▶ **PROBLEM REQUIREMENTS**
Please pick out every line in the records below that contains the string "than", where uppercase and lowercase count as different.

▶ **INPUT MATERIAL**
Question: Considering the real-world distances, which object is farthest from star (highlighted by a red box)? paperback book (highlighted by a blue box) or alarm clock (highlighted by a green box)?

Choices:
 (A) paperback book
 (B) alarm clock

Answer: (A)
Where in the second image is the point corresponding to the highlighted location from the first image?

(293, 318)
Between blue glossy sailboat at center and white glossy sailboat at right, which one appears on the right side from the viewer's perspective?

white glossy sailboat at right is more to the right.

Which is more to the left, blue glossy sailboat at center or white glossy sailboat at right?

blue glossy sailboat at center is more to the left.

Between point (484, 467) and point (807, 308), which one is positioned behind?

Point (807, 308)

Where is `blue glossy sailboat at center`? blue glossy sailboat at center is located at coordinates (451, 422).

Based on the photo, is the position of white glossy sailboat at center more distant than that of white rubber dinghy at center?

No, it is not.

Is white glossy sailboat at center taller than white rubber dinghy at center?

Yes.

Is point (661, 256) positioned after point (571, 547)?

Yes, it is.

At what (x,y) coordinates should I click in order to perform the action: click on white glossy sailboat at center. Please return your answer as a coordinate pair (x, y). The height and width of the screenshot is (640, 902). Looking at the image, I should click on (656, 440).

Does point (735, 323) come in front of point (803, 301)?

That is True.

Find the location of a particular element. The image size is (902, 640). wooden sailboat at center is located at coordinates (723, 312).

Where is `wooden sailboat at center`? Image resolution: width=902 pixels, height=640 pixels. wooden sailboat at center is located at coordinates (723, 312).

▶ **TASK SOLUTION**
Based on the photo, is the position of white glossy sailboat at center more distant than that of white rubber dinghy at center?
Is white glossy sailboat at center taller than white rubber dinghy at center?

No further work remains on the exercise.